| EXERCISE PROMPT |
Every line below from the one containing "U1: STM32G030F6 -> STM32F042F6" through the one containing "RT2: 10k (GND, n9) -> 10k (n9, n19)" must be transcribed exactly. Omit all lines outside that stretch.

[Stored data entries]

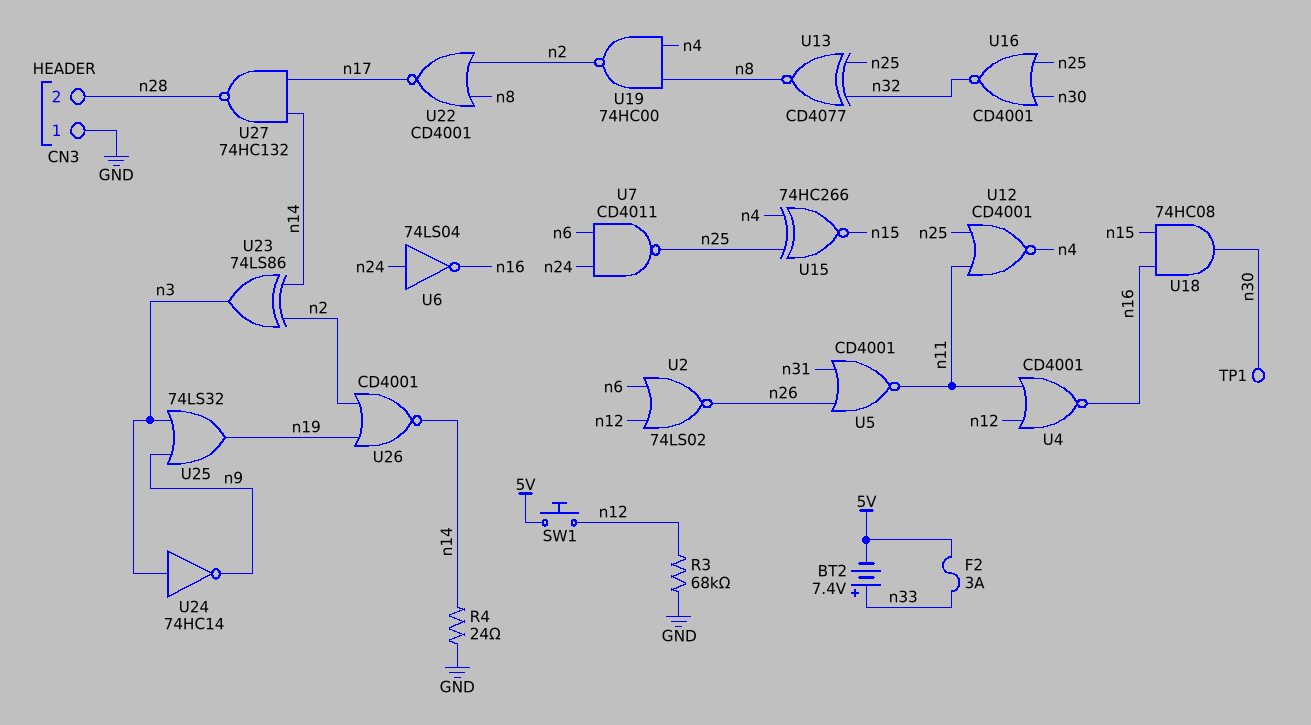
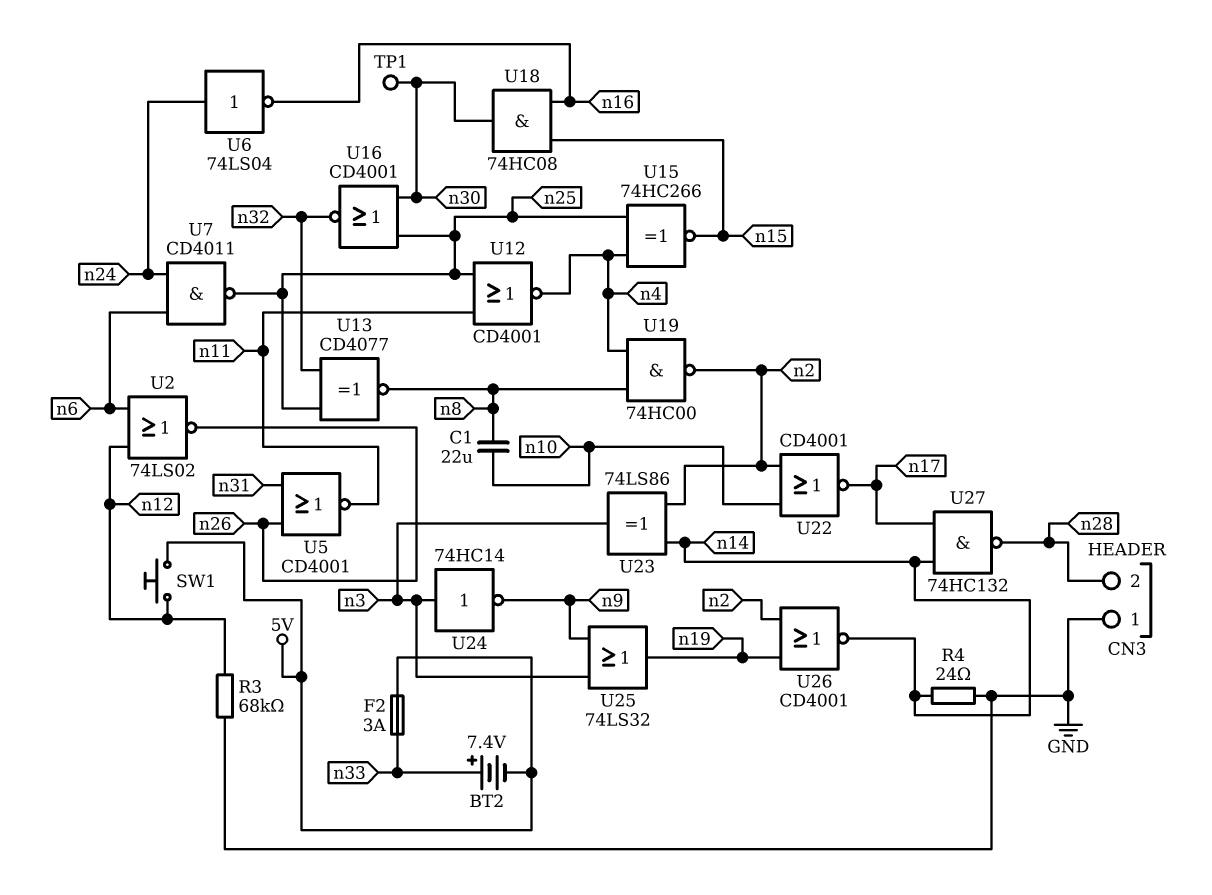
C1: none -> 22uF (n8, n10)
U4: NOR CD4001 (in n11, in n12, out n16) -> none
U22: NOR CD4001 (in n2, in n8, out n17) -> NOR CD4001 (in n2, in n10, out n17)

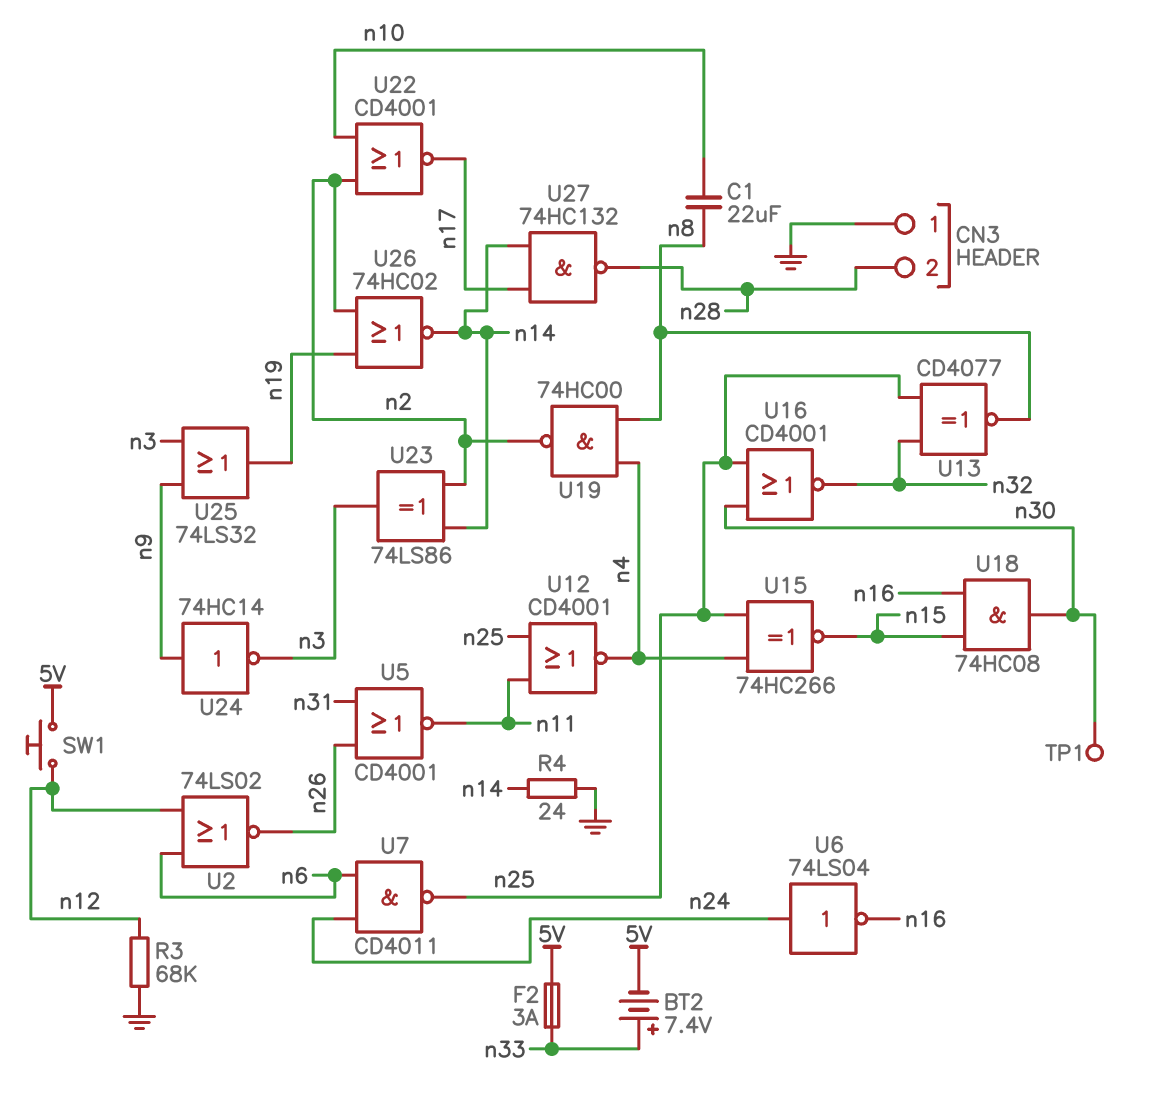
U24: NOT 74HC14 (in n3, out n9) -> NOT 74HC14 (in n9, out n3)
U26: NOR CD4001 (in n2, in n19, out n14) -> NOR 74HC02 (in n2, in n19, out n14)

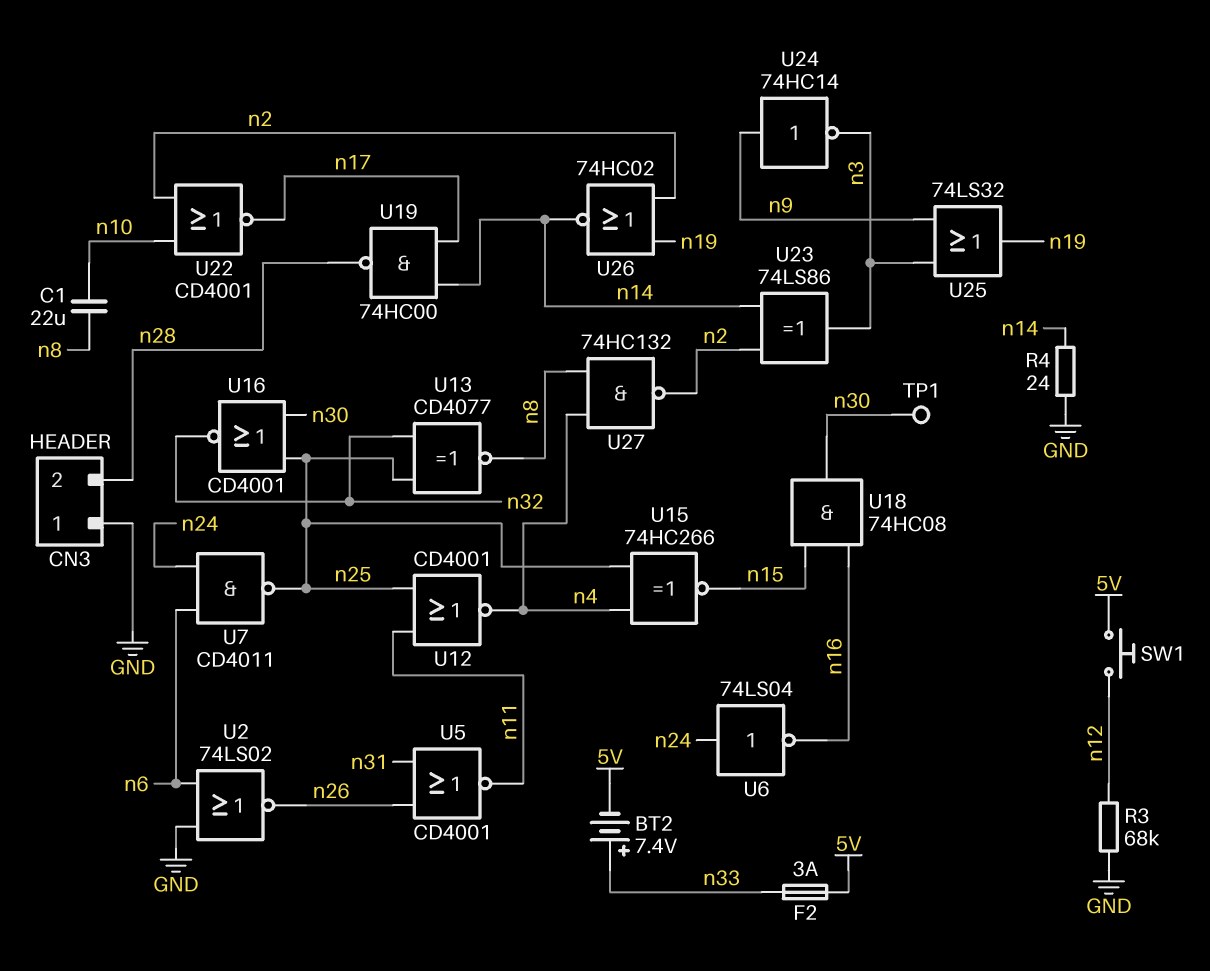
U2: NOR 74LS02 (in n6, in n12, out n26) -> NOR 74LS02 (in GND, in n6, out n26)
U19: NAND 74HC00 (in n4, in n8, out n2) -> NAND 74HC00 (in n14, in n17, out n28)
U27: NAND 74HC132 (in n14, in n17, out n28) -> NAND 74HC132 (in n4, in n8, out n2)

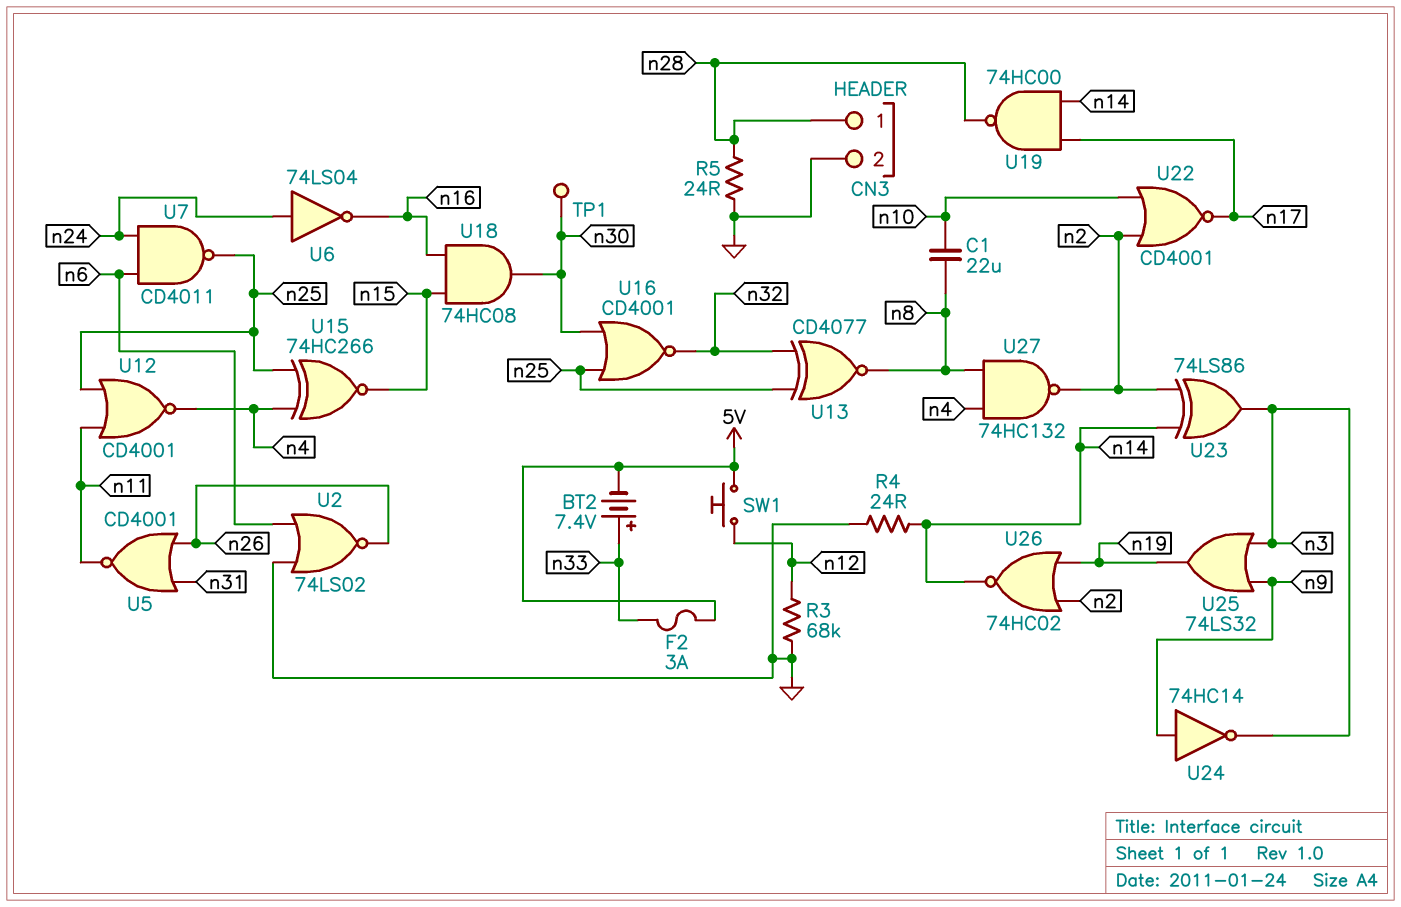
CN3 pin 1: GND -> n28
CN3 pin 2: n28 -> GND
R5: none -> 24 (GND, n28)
...
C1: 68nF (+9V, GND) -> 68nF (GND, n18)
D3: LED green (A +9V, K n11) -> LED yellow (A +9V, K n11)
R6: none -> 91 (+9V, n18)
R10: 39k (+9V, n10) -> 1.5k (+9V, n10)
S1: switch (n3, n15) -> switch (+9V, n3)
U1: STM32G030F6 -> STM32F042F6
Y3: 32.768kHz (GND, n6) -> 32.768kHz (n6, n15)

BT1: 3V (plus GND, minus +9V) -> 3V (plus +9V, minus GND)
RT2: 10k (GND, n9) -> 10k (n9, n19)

| OUTPUT OF THE TASK |
U1: STM32G030F6 -> STM32F042F6
Y3: 32.768kHz (GND, n6) -> 32.768kHz (n6, n15)

BT1: 3V (plus GND, minus +9V) -> 3V (plus +9V, minus GND)
RT2: 10k (GND, n9) -> 10k (n9, n19)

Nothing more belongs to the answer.